→ TASK DETAILS: Repeat nothing but the lines below running from the one containing "black brick C1" to the one containing "white slope H4:I7 level 1 top H -> none". Keep both end lines.

→ SOURCE MATERIAL:
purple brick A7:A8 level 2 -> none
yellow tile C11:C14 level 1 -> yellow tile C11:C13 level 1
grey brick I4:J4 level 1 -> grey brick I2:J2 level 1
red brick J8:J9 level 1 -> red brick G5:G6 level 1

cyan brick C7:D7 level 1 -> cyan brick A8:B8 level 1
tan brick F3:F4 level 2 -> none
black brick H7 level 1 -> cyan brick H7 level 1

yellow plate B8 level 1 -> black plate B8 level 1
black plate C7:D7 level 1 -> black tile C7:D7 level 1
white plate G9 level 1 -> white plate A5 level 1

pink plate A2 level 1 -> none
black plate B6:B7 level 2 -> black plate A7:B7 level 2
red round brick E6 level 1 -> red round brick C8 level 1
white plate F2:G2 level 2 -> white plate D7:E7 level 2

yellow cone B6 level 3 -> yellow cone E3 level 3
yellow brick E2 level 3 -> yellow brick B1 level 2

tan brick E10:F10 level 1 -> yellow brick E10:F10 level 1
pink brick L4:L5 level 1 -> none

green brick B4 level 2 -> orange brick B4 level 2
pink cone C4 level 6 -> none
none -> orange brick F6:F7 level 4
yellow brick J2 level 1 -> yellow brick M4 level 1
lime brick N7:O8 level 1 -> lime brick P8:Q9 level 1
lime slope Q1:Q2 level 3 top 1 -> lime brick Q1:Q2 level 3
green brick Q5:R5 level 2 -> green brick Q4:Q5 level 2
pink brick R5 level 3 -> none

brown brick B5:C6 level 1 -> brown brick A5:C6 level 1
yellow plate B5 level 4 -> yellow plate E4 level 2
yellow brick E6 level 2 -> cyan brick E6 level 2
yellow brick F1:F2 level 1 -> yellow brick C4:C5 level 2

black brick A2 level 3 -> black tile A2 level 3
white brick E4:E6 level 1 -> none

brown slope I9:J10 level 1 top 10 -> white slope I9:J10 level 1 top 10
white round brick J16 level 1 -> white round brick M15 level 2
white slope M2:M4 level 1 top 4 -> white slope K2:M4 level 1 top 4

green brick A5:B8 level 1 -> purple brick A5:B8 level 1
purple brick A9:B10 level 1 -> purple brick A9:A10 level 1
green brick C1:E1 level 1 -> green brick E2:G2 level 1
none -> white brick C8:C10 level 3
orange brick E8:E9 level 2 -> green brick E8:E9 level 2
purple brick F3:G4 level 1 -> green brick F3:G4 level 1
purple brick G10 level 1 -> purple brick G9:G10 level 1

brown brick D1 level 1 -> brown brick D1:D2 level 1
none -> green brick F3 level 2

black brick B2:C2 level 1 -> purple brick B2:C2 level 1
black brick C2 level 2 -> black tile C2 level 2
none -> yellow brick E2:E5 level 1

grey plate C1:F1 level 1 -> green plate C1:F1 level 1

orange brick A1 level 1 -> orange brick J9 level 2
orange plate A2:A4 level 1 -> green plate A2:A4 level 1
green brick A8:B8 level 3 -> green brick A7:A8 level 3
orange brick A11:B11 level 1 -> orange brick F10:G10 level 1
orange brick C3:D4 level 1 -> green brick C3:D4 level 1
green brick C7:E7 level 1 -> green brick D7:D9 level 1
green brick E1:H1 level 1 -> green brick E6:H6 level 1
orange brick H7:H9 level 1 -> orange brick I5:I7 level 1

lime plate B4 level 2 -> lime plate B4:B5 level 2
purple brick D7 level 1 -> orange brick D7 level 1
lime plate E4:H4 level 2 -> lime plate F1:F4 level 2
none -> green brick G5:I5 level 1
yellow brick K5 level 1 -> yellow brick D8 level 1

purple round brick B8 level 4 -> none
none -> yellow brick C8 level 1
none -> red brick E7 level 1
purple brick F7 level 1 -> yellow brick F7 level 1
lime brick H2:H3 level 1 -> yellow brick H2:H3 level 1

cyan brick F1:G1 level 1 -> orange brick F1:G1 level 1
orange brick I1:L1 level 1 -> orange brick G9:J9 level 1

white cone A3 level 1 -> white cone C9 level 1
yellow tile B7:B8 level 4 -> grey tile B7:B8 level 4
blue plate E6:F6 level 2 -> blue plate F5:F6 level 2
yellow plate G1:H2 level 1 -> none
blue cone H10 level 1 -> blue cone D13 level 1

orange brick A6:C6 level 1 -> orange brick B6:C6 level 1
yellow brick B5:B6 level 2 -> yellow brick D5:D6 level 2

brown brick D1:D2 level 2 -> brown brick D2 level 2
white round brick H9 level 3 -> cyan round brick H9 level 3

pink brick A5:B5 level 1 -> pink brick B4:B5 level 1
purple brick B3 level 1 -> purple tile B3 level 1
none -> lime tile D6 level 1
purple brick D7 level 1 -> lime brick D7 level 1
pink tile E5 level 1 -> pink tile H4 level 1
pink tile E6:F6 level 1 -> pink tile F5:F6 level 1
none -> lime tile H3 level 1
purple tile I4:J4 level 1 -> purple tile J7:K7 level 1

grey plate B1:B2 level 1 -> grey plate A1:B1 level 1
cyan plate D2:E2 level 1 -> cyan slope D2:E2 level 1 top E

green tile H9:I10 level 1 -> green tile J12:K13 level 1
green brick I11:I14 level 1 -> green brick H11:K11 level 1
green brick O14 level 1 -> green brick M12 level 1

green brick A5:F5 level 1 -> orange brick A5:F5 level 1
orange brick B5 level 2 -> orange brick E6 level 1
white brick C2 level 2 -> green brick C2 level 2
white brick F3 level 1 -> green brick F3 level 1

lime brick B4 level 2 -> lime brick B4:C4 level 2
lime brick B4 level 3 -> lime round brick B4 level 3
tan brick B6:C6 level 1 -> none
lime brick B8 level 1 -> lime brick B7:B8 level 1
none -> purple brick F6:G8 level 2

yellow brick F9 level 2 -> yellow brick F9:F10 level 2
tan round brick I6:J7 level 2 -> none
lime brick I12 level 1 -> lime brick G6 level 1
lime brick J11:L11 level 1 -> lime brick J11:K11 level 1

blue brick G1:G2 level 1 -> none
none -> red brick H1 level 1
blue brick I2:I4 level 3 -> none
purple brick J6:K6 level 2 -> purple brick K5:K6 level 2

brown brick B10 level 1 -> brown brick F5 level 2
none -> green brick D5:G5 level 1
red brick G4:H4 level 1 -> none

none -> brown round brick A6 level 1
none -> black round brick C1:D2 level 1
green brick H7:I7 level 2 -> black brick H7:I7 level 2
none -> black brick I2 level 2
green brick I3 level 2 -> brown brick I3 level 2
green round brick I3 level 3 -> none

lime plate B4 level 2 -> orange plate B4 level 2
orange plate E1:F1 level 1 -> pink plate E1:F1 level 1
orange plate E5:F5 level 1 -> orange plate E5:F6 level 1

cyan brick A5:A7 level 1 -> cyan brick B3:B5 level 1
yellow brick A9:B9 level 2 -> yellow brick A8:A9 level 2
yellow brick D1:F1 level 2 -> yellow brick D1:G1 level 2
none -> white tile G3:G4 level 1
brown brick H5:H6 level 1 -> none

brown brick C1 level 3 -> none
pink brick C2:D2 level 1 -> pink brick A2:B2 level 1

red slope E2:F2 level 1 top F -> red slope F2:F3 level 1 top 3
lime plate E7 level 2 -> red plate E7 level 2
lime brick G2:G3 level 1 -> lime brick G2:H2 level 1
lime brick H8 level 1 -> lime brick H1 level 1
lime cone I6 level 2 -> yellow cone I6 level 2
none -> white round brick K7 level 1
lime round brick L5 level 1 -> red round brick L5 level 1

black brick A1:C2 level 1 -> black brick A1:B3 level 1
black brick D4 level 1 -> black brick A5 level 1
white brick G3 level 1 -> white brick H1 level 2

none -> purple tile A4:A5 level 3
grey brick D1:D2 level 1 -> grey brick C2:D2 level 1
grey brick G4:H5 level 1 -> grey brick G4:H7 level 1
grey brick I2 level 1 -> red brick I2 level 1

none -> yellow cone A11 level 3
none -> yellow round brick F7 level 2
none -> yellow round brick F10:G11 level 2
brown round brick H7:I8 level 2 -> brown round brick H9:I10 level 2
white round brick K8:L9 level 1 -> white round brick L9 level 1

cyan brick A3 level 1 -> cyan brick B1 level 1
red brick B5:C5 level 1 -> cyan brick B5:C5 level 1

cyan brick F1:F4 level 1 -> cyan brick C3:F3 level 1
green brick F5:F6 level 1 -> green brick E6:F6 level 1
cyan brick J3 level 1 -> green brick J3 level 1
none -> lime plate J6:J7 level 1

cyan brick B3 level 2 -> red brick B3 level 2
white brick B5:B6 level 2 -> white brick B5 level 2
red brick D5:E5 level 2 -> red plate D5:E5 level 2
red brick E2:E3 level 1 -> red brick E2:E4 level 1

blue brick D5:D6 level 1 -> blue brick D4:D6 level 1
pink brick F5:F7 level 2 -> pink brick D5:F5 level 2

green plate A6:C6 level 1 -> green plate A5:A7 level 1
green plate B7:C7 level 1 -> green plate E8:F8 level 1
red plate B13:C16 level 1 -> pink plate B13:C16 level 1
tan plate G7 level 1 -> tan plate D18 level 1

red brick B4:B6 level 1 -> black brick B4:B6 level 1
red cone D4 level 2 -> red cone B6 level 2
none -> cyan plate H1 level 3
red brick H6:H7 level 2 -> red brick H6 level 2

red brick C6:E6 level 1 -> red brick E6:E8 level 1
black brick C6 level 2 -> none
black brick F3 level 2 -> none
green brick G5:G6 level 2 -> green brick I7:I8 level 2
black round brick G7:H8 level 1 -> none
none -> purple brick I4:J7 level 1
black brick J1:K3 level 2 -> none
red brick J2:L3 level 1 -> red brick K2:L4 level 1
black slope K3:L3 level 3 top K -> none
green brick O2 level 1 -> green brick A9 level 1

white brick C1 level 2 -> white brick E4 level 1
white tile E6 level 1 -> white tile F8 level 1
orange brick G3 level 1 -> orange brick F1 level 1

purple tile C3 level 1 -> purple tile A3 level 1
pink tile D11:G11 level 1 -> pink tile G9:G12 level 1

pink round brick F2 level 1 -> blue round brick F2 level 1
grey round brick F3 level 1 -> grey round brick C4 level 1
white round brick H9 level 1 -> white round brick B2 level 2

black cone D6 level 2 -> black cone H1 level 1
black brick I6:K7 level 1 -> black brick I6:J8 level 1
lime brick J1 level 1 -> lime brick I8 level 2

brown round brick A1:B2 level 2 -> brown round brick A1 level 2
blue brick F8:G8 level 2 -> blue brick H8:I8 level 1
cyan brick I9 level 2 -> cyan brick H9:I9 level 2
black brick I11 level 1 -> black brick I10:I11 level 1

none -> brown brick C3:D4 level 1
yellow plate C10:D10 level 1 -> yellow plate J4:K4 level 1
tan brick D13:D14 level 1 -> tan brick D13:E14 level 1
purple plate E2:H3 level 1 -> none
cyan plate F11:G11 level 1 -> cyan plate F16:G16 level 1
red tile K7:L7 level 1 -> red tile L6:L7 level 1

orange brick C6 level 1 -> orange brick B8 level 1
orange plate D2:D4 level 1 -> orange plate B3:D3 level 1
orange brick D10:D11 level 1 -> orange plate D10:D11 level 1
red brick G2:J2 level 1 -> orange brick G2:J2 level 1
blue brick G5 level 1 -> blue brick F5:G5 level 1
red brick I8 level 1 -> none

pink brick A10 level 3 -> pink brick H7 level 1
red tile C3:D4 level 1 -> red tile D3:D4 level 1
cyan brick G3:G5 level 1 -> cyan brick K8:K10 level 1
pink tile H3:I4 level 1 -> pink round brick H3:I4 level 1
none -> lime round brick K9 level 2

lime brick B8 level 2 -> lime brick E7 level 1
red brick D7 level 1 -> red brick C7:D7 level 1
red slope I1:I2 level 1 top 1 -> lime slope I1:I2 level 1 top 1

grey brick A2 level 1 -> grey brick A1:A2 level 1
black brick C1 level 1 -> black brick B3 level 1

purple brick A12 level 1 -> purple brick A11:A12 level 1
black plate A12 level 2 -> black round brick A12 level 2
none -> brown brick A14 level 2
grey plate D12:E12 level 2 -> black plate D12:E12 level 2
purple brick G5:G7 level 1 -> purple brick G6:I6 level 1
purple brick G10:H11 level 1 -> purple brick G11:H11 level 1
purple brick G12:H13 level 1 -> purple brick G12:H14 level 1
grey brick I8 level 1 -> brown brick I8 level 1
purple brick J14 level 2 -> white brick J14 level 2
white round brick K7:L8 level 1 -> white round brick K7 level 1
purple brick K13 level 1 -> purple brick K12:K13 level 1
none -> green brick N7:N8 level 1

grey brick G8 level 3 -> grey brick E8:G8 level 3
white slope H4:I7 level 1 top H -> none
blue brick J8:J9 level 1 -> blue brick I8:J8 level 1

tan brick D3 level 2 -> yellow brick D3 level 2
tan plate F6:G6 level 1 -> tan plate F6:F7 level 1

→ OUTPUT OF THE EXERCISE:
black brick C1 level 1 -> black brick B3 level 1

purple brick A12 level 1 -> purple brick A11:A12 level 1
black plate A12 level 2 -> black round brick A12 level 2
none -> brown brick A14 level 2
grey plate D12:E12 level 2 -> black plate D12:E12 level 2
purple brick G5:G7 level 1 -> purple brick G6:I6 level 1
purple brick G10:H11 level 1 -> purple brick G11:H11 level 1
purple brick G12:H13 level 1 -> purple brick G12:H14 level 1
grey brick I8 level 1 -> brown brick I8 level 1
purple brick J14 level 2 -> white brick J14 level 2
white round brick K7:L8 level 1 -> white round brick K7 level 1
purple brick K13 level 1 -> purple brick K12:K13 level 1
none -> green brick N7:N8 level 1

grey brick G8 level 3 -> grey brick E8:G8 level 3
white slope H4:I7 level 1 top H -> none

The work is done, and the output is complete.